(Excerpts from a dataset)
++++
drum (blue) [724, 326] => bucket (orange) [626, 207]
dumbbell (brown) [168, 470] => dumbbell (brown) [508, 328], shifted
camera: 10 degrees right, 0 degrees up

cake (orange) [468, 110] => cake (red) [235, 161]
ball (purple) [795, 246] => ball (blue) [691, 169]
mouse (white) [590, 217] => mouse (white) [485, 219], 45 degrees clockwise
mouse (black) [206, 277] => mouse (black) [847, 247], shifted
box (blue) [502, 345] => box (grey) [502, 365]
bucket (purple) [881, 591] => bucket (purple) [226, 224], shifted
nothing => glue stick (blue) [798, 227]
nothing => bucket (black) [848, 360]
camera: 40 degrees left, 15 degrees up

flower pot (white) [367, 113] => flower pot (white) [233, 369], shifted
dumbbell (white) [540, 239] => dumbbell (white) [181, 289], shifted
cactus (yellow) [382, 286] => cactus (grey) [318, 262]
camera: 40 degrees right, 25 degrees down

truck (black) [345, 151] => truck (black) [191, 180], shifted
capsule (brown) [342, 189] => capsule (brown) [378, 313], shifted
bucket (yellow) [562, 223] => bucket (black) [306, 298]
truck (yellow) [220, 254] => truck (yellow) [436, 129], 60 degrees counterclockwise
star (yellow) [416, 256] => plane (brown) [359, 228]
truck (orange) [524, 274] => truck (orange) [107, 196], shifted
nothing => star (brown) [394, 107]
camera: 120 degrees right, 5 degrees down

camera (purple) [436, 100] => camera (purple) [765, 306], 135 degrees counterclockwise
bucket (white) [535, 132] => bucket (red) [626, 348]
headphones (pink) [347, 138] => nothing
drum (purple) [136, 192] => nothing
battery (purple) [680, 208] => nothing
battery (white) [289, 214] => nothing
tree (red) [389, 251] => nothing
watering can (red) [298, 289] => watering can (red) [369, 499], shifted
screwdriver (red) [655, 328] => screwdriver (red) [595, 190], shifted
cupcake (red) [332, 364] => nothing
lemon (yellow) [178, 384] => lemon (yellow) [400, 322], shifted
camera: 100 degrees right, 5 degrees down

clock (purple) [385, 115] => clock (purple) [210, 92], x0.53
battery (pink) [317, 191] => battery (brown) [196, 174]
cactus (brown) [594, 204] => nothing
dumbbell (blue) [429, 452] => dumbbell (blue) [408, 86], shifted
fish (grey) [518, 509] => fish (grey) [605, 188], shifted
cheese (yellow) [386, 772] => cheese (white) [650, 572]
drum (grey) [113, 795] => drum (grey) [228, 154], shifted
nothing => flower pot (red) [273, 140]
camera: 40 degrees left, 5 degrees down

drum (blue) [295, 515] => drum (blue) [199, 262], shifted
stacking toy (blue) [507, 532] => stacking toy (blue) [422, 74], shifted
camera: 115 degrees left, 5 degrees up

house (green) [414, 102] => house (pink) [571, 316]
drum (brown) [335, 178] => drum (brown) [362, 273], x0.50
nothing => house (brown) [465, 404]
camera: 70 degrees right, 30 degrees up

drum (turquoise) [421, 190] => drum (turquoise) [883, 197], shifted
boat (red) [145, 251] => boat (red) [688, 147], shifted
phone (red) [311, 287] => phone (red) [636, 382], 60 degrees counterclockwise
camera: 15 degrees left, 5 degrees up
++++
Beginning at the line with "camera: 120 degrees right, 5 degrees down" and ending at the line with "drum (brown) [335, 178]", reproduce each line of the data above exactly, and add no other lines.

camera: 120 degrees right, 5 degrees down

camera (purple) [436, 100] => camera (purple) [765, 306], 135 degrees counterclockwise
bucket (white) [535, 132] => bucket (red) [626, 348]
headphones (pink) [347, 138] => nothing
drum (purple) [136, 192] => nothing
battery (purple) [680, 208] => nothing
battery (white) [289, 214] => nothing
tree (red) [389, 251] => nothing
watering can (red) [298, 289] => watering can (red) [369, 499], shifted
screwdriver (red) [655, 328] => screwdriver (red) [595, 190], shifted
cupcake (red) [332, 364] => nothing
lemon (yellow) [178, 384] => lemon (yellow) [400, 322], shifted
camera: 100 degrees right, 5 degrees down

clock (purple) [385, 115] => clock (purple) [210, 92], x0.53
battery (pink) [317, 191] => battery (brown) [196, 174]
cactus (brown) [594, 204] => nothing
dumbbell (blue) [429, 452] => dumbbell (blue) [408, 86], shifted
fish (grey) [518, 509] => fish (grey) [605, 188], shifted
cheese (yellow) [386, 772] => cheese (white) [650, 572]
drum (grey) [113, 795] => drum (grey) [228, 154], shifted
nothing => flower pot (red) [273, 140]
camera: 40 degrees left, 5 degrees down

drum (blue) [295, 515] => drum (blue) [199, 262], shifted
stacking toy (blue) [507, 532] => stacking toy (blue) [422, 74], shifted
camera: 115 degrees left, 5 degrees up

house (green) [414, 102] => house (pink) [571, 316]
drum (brown) [335, 178] => drum (brown) [362, 273], x0.50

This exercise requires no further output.